Required action:
Look below for the line holding "C9: 33nF (GND, N28) -> none" and the line holding "U9 pin TRIG: N7 -> N8". Transcribe exactly those lines and all lines between them, nothing more.

The records:

····················

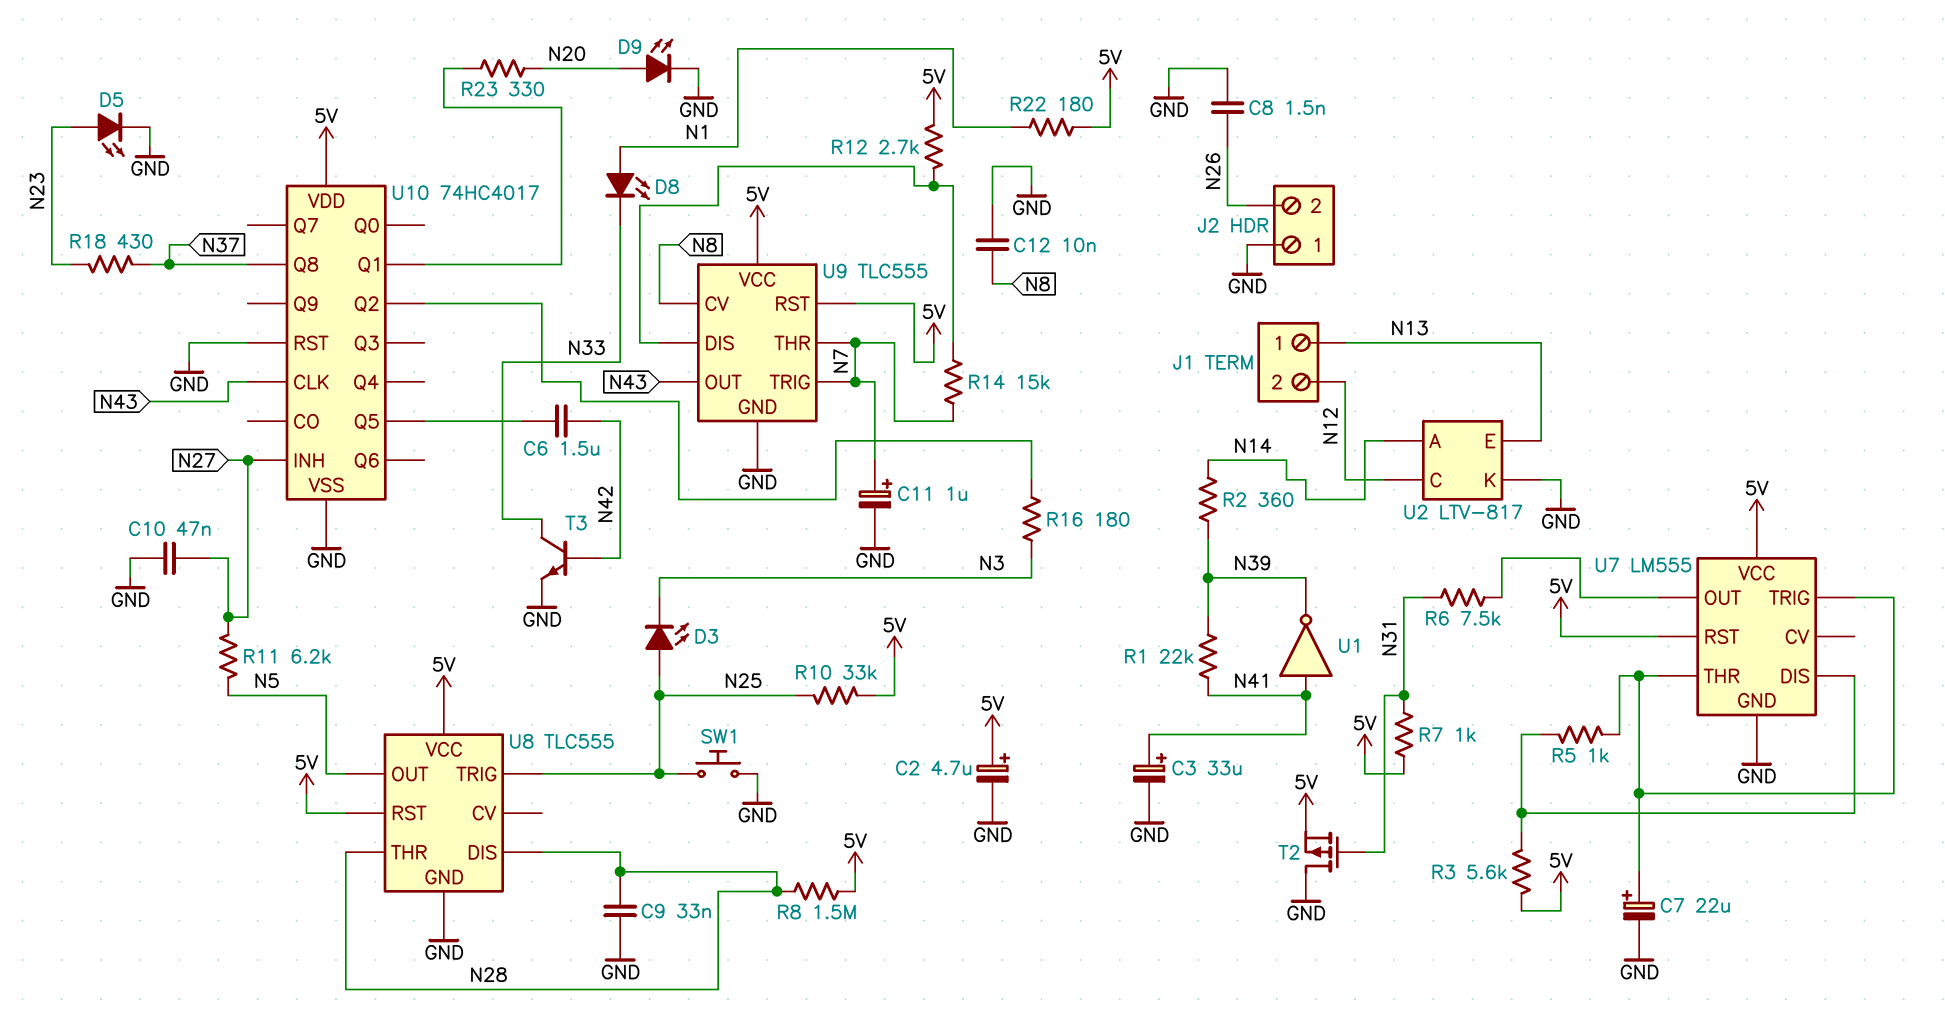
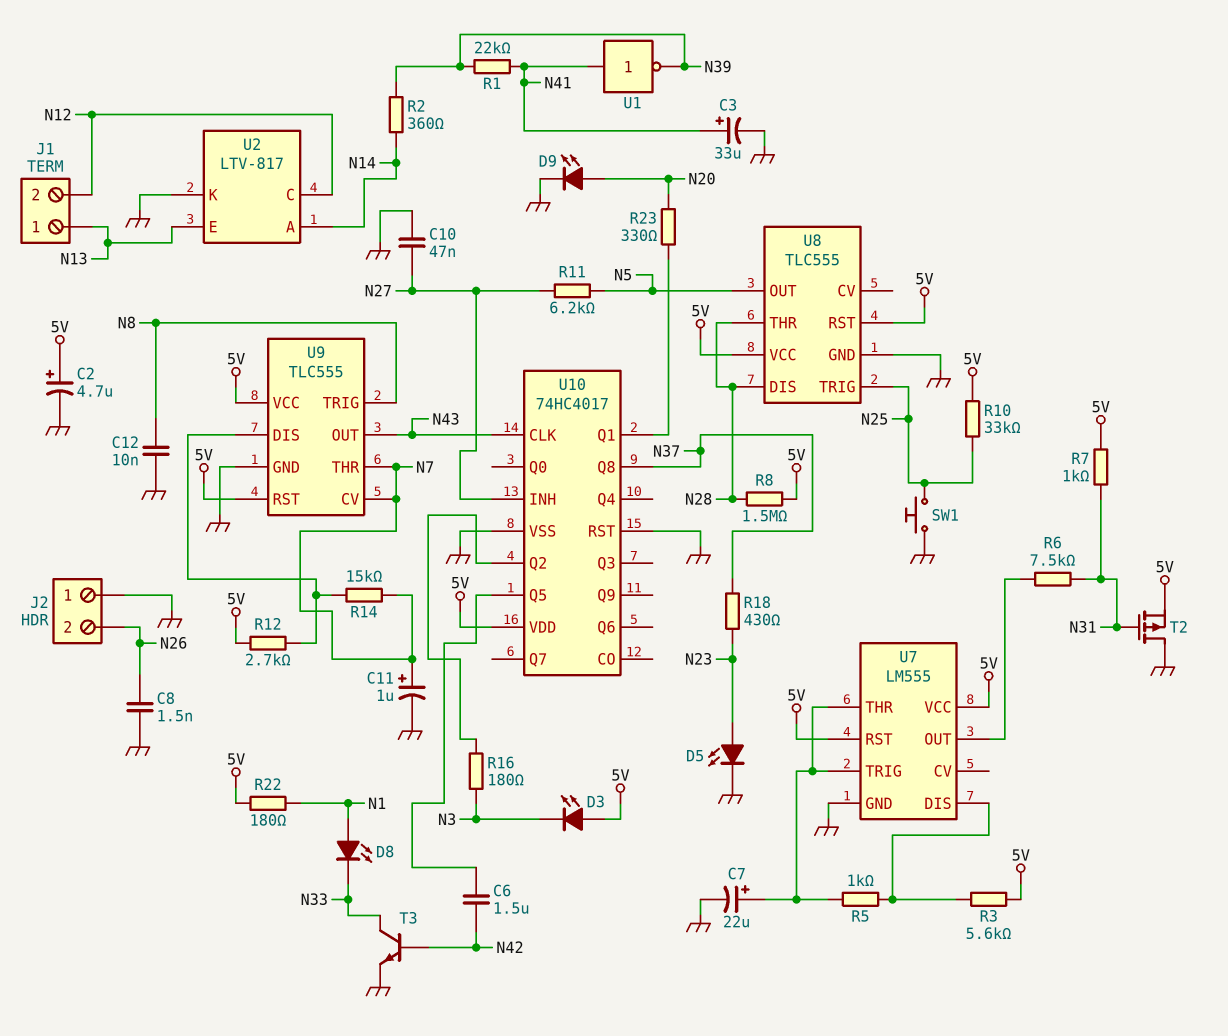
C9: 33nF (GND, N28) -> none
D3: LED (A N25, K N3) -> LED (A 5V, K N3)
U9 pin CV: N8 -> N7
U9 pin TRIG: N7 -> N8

····················

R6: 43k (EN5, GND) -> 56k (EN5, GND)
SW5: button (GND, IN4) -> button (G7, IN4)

····················

Task result:
C9: 33nF (GND, N28) -> none
D3: LED (A N25, K N3) -> LED (A 5V, K N3)
U9 pin CV: N8 -> N7
U9 pin TRIG: N7 -> N8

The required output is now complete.